EXERCISE REQUIREMENTS
A line below contains "The camera went 130", and a later one contains "Someone carried the plato [gris]". Repeat both, with every line between them, exactly.

Collection entries
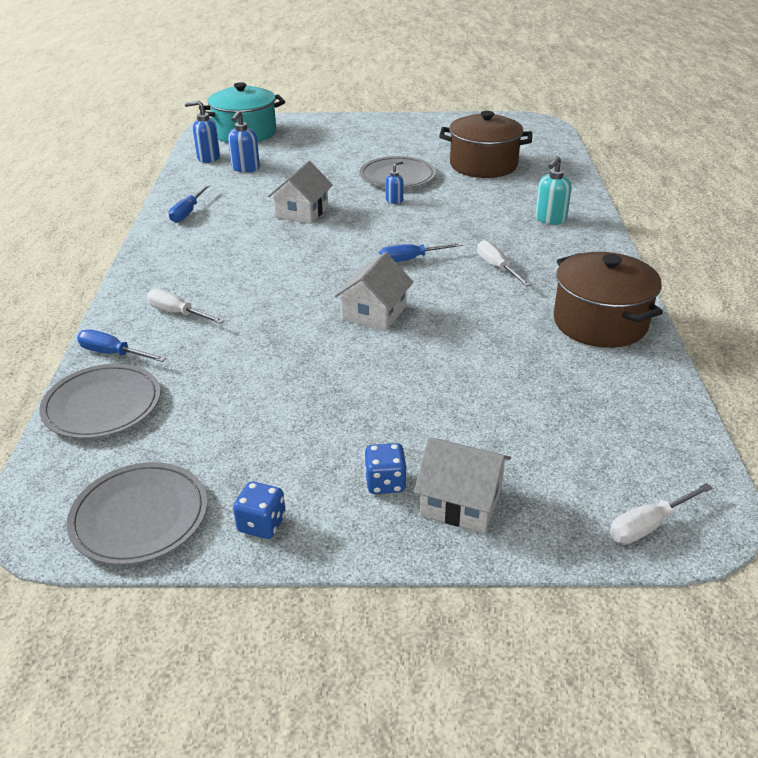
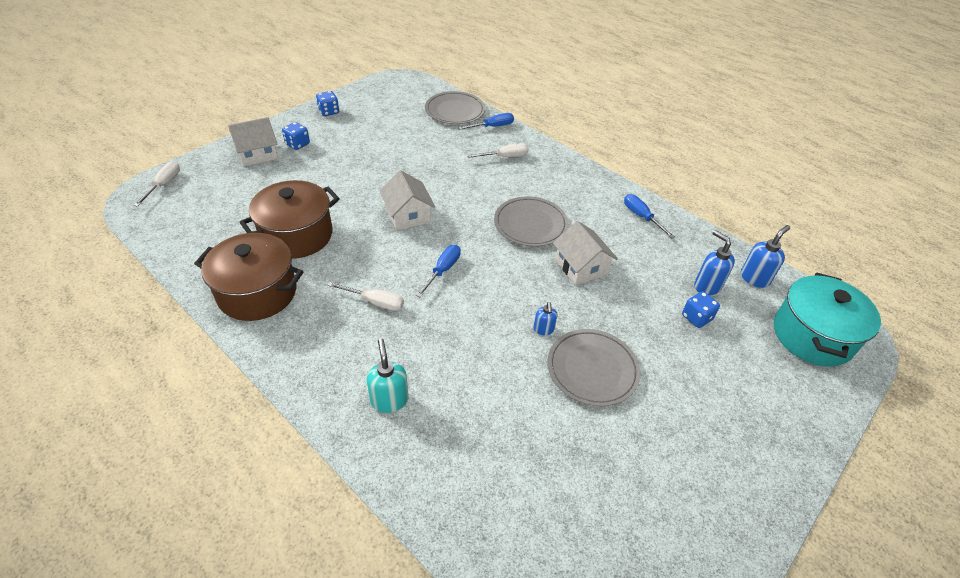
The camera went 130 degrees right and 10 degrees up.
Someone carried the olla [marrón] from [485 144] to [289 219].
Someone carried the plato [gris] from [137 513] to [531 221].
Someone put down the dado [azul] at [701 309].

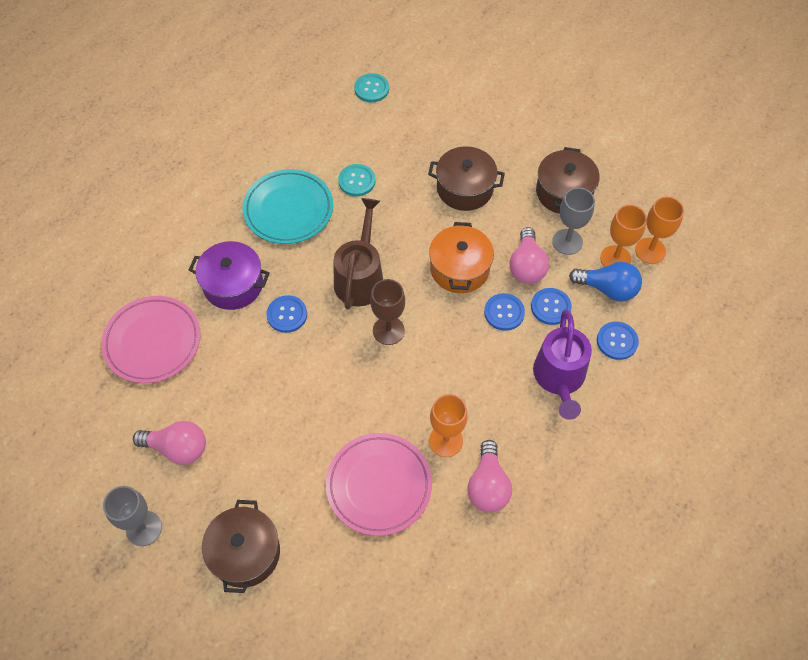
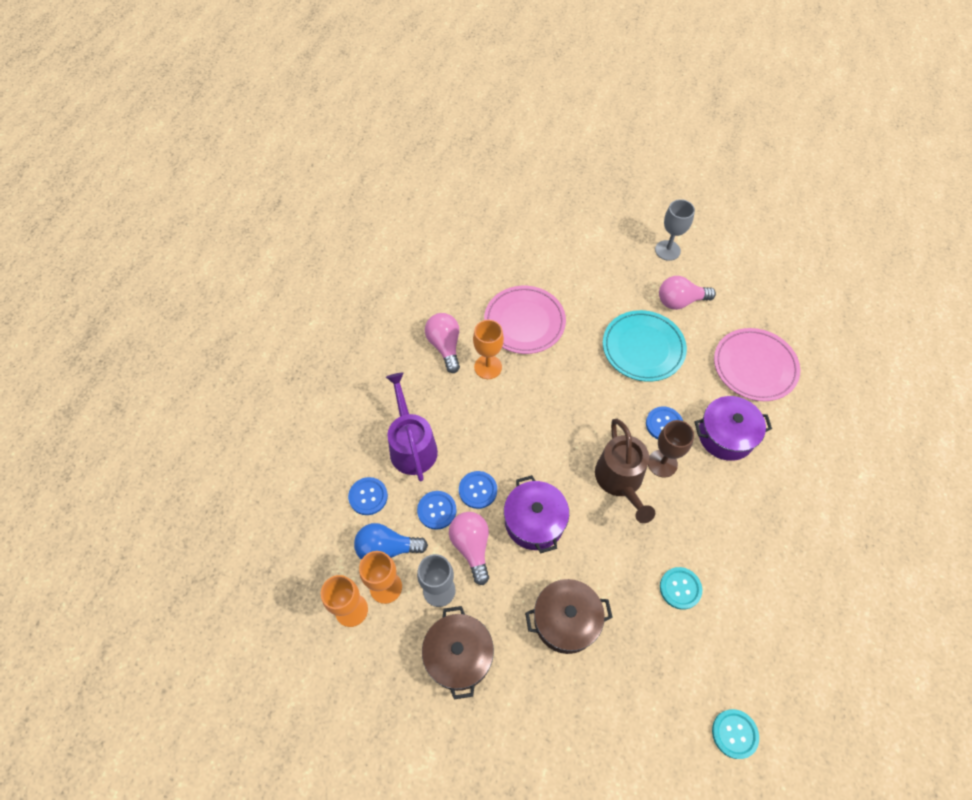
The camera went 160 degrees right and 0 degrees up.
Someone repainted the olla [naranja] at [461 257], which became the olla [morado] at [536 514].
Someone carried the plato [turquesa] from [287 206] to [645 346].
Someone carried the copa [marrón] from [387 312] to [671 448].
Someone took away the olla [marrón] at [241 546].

...

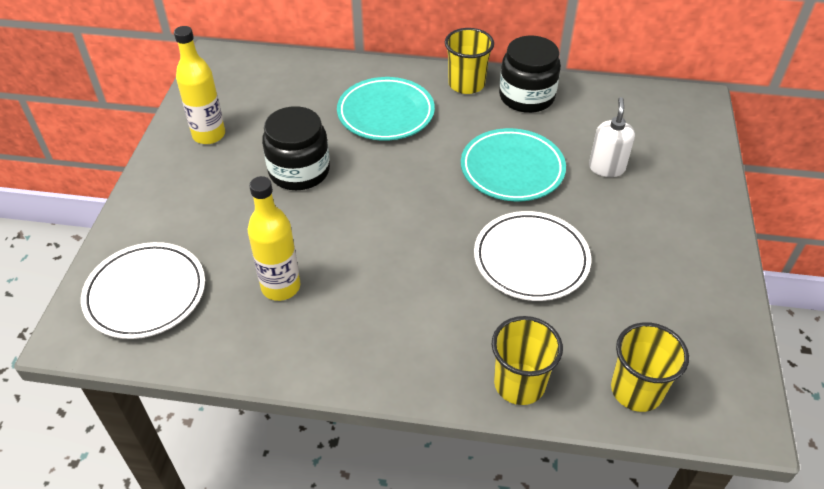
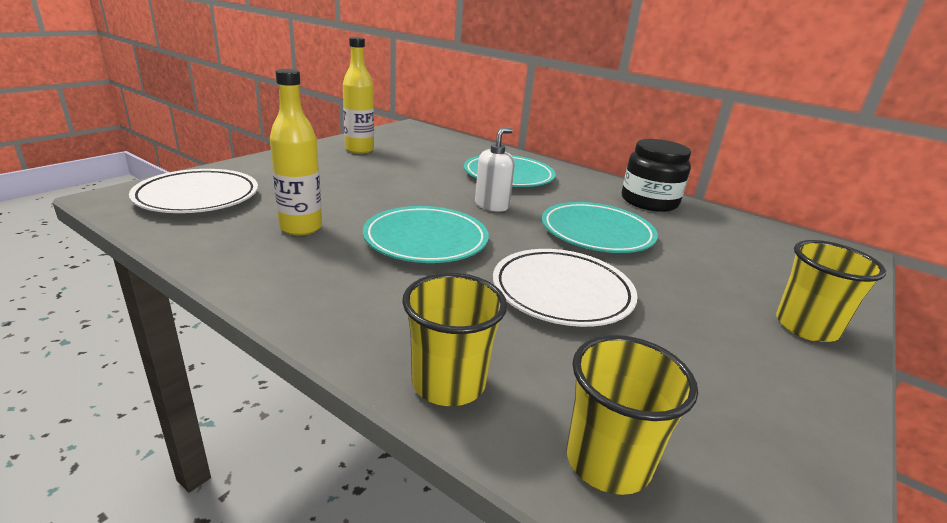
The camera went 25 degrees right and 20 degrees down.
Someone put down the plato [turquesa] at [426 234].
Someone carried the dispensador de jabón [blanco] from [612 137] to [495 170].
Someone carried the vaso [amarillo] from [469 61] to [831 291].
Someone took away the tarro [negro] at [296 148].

ANSWER TO THIS PROBLEM
The camera went 130 degrees right and 10 degrees up.
Someone carried the olla [marrón] from [485 144] to [289 219].
Someone carried the plato [gris] from [137 513] to [531 221].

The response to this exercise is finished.